- **Supplied information**:
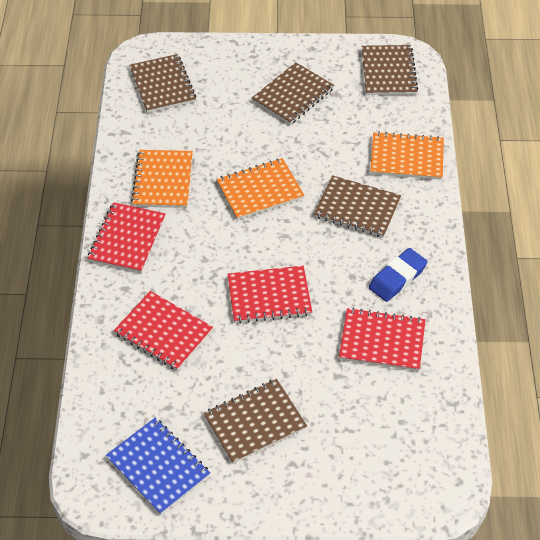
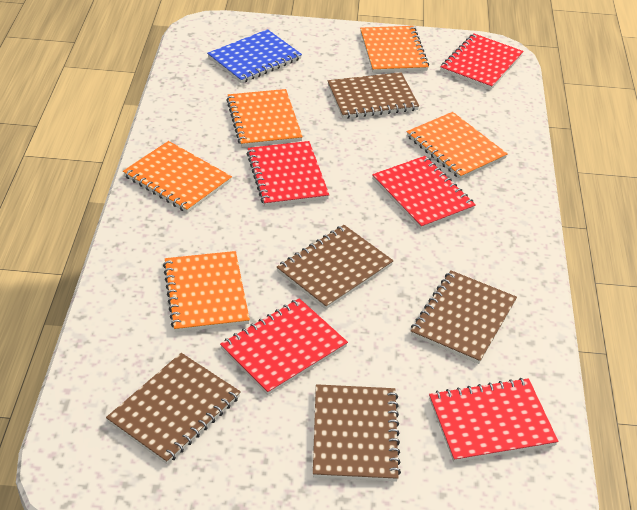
blue eraser: 1 -> 0
orange notebook: 3 -> 5
red notebook: 4 -> 5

- **Exercise brief**:
Could you repeat each line above exactly as written? Omit the pictures.

- **Written answer**:
blue eraser: 1 -> 0
orange notebook: 3 -> 5
red notebook: 4 -> 5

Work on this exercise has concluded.